What you need to do: Render the items from the first line through the line containing "cyan trapezoid: rotated", inclusive, as a Markdown table. Put each line's number under Row and its text under Entry, and leave out any blank lines.

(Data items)
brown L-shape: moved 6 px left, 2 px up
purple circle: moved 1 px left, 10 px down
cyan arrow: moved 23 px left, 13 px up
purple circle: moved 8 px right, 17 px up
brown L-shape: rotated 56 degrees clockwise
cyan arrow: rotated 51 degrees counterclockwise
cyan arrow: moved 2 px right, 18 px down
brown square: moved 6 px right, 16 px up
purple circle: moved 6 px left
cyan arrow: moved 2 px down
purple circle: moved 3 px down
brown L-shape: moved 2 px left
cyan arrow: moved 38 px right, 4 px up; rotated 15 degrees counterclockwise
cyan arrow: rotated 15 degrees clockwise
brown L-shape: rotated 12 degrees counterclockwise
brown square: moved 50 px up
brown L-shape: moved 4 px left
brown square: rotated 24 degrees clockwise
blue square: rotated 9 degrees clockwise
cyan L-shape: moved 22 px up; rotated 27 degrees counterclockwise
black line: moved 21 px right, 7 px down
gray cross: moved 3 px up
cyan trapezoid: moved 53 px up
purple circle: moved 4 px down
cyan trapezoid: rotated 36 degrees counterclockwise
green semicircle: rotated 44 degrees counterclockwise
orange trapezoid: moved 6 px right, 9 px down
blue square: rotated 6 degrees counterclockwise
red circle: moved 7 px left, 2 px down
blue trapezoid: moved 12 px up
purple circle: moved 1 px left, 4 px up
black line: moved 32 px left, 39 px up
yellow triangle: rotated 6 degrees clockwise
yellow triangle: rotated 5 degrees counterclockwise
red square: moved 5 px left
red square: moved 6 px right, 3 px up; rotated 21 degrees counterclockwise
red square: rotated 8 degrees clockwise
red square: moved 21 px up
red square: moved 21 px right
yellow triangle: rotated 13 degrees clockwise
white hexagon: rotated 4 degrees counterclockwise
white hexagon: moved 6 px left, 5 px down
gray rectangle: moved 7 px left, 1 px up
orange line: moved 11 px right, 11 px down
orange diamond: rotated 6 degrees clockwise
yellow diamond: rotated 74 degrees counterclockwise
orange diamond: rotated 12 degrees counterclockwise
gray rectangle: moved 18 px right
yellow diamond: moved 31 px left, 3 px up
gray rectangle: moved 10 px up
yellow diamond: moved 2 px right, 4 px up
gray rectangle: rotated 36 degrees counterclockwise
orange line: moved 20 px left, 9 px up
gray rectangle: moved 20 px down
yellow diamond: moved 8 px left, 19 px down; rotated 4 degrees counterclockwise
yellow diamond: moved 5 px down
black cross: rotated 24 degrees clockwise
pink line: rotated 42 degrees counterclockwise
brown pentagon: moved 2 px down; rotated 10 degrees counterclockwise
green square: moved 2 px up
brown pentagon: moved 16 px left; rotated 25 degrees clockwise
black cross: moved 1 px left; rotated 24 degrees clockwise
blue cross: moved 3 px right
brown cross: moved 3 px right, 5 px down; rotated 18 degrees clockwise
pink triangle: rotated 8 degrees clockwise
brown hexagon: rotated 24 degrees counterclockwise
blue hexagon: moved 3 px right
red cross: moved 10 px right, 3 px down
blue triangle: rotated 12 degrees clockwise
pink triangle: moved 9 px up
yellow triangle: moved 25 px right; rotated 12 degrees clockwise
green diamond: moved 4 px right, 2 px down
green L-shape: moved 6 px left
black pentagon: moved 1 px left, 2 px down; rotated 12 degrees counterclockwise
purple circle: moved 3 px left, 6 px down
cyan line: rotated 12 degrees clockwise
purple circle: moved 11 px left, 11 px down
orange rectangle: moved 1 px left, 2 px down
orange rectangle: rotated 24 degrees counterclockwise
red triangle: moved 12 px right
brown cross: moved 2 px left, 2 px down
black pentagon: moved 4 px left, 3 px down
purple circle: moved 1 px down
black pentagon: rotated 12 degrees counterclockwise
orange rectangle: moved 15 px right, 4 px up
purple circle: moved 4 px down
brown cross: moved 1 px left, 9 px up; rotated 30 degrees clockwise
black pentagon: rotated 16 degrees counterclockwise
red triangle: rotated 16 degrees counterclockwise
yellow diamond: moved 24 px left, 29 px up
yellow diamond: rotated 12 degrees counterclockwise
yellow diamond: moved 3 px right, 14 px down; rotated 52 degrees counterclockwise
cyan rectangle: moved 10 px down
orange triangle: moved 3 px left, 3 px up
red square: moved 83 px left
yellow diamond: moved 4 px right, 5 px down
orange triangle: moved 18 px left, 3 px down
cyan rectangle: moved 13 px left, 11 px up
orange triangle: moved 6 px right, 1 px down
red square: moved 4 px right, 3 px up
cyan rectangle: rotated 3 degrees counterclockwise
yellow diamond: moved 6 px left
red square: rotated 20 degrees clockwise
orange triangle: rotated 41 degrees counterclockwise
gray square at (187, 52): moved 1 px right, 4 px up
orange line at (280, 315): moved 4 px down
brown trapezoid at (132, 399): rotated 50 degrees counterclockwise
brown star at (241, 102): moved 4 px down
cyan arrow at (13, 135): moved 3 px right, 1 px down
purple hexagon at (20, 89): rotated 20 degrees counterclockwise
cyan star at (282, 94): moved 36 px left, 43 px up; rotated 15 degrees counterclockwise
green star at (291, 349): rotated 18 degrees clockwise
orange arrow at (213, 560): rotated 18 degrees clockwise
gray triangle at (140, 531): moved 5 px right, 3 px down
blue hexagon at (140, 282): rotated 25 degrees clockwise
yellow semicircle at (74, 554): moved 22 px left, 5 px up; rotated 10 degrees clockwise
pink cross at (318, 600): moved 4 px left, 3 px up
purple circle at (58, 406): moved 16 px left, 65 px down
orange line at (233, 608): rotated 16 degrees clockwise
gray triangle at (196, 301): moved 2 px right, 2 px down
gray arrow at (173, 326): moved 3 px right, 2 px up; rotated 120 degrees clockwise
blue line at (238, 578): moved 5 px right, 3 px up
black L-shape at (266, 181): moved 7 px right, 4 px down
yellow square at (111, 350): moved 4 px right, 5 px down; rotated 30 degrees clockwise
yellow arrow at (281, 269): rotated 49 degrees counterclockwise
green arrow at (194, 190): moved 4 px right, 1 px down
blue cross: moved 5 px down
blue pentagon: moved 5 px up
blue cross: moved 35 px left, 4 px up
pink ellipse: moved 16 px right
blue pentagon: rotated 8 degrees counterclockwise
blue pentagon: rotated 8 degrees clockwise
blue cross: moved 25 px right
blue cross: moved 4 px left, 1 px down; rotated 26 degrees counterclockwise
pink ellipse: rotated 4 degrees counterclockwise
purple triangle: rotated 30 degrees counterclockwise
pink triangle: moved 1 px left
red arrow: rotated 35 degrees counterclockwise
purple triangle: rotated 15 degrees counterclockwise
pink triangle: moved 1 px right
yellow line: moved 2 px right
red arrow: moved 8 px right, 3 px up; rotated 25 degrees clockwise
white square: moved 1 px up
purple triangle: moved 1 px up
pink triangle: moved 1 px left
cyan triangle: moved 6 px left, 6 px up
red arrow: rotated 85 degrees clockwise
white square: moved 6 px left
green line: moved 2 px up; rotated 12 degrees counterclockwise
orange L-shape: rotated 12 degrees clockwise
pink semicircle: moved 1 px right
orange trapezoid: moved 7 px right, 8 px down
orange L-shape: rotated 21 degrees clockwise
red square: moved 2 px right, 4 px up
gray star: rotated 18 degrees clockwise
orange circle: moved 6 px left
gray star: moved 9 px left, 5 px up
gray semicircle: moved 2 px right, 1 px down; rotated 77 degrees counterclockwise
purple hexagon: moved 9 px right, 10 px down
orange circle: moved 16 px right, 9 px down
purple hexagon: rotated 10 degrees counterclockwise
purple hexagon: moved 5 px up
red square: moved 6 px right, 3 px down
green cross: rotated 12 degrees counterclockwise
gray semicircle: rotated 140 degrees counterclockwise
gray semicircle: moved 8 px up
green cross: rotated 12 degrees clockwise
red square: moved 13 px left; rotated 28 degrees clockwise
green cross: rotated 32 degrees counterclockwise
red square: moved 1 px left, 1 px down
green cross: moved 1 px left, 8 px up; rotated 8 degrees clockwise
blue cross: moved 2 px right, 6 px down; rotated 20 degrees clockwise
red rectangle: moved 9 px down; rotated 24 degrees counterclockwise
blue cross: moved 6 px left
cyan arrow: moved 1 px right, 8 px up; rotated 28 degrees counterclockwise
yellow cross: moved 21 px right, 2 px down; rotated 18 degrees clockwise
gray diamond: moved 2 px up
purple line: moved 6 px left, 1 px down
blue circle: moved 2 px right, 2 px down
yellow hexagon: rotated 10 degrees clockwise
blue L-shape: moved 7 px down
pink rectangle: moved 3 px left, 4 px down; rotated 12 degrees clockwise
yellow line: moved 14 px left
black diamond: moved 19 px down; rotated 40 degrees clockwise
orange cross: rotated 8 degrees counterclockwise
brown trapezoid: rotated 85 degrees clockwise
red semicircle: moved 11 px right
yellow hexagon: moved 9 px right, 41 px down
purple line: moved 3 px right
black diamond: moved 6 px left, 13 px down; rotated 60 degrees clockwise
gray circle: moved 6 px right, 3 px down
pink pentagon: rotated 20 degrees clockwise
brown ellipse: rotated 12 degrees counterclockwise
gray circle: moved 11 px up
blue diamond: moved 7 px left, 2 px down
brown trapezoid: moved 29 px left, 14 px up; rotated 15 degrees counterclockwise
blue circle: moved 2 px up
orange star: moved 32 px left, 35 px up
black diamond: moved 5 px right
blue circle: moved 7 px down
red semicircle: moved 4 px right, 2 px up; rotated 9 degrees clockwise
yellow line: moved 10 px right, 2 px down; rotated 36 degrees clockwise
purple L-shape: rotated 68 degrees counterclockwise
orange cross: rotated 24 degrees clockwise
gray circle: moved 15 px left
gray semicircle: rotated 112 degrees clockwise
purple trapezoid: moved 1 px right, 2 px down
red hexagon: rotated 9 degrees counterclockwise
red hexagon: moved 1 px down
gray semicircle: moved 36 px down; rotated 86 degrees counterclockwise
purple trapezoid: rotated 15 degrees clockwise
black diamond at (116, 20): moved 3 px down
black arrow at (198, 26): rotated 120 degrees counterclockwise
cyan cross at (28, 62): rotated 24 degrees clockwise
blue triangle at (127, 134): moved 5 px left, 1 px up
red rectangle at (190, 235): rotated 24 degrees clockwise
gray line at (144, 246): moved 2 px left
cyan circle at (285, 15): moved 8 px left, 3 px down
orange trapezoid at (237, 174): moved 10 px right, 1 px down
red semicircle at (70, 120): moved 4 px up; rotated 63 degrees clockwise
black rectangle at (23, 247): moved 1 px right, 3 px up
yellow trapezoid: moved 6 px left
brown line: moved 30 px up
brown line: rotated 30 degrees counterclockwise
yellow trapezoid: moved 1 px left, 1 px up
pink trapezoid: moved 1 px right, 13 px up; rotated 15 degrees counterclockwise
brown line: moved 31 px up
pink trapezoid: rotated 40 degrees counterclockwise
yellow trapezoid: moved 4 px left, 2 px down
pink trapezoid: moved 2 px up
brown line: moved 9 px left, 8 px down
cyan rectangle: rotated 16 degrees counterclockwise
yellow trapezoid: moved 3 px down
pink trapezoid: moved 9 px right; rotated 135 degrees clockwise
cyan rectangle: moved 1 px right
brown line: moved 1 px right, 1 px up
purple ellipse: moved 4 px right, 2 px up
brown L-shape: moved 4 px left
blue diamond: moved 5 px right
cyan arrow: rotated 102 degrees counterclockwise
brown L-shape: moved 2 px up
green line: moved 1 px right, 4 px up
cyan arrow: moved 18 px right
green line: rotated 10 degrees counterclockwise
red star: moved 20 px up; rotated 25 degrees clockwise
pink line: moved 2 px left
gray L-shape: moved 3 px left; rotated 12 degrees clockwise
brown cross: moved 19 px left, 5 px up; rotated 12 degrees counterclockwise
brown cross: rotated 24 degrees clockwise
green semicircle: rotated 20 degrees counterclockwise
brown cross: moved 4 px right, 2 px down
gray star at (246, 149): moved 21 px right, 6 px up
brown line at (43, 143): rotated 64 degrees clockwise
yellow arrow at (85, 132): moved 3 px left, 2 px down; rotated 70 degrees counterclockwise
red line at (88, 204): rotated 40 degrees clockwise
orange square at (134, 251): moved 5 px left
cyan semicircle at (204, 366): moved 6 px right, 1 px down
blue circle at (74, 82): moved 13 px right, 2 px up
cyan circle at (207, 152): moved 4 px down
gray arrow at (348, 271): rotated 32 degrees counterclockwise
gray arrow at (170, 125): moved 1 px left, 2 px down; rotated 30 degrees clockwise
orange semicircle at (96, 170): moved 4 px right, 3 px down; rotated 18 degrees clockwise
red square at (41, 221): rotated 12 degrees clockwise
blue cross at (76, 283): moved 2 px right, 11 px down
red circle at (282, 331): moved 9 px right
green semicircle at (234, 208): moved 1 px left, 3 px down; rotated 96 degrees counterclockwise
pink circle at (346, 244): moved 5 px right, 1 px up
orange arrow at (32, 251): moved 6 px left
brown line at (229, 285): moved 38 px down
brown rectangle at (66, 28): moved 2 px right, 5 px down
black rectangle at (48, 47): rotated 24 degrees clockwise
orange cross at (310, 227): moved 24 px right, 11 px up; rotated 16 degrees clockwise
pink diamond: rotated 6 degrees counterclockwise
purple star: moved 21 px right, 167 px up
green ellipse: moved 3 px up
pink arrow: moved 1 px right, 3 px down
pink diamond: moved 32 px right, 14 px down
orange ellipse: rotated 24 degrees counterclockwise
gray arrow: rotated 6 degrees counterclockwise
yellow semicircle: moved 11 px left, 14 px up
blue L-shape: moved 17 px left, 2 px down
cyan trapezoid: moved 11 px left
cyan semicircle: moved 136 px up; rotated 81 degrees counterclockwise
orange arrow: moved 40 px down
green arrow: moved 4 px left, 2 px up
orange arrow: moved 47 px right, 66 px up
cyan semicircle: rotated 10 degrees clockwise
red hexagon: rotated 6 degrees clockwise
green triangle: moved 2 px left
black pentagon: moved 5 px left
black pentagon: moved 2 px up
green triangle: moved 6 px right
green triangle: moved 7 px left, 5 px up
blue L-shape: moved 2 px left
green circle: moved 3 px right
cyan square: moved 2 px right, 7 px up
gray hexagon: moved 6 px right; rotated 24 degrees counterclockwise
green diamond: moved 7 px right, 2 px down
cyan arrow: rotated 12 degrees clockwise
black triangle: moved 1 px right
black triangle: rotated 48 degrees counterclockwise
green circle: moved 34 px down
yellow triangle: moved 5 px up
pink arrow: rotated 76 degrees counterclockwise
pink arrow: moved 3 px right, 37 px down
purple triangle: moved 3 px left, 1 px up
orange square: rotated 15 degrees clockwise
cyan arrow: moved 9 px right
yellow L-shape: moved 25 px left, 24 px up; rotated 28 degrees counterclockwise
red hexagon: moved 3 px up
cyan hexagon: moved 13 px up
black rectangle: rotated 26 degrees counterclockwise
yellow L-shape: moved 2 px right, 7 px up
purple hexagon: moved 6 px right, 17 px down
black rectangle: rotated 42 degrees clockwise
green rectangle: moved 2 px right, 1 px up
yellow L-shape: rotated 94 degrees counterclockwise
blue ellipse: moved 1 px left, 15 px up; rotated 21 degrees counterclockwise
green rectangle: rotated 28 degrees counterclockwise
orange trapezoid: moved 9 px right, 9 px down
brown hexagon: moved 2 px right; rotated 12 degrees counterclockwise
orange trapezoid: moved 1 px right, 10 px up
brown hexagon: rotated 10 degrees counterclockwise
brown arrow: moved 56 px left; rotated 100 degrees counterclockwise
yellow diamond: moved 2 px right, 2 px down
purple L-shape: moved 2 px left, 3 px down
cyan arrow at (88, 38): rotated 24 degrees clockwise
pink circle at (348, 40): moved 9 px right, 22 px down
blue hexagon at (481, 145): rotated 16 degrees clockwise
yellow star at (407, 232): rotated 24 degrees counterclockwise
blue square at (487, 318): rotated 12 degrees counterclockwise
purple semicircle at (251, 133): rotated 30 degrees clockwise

Solved exercise:
| Row | Entry |
|---|---|
| 1 | brown L-shape: moved 6 px left, 2 px up |
| 2 | purple circle: moved 1 px left, 10 px down |
| 3 | cyan arrow: moved 23 px left, 13 px up |
| 4 | purple circle: moved 8 px right, 17 px up |
| 5 | brown L-shape: rotated 56 degrees clockwise |
| 6 | cyan arrow: rotated 51 degrees counterclockwise |
| 7 | cyan arrow: moved 2 px right, 18 px down |
| 8 | brown square: moved 6 px right, 16 px up |
| 9 | purple circle: moved 6 px left |
| 10 | cyan arrow: moved 2 px down |
| 11 | purple circle: moved 3 px down |
| 12 | brown L-shape: moved 2 px left |
| 13 | cyan arrow: moved 38 px right, 4 px up; rotated 15 degrees counterclockwise |
| 14 | cyan arrow: rotated 15 degrees clockwise |
| 15 | brown L-shape: rotated 12 degrees counterclockwise |
| 16 | brown square: moved 50 px up |
| 17 | brown L-shape: moved 4 px left |
| 18 | brown square: rotated 24 degrees clockwise |
| 19 | blue square: rotated 9 degrees clockwise |
| 20 | cyan L-shape: moved 22 px up; rotated 27 degrees counterclockwise |
| 21 | black line: moved 21 px right, 7 px down |
| 22 | gray cross: moved 3 px up |
| 23 | cyan trapezoid: moved 53 px up |
| 24 | purple circle: moved 4 px down |
| 25 | cyan trapezoid: rotated 36 degrees counterclockwise |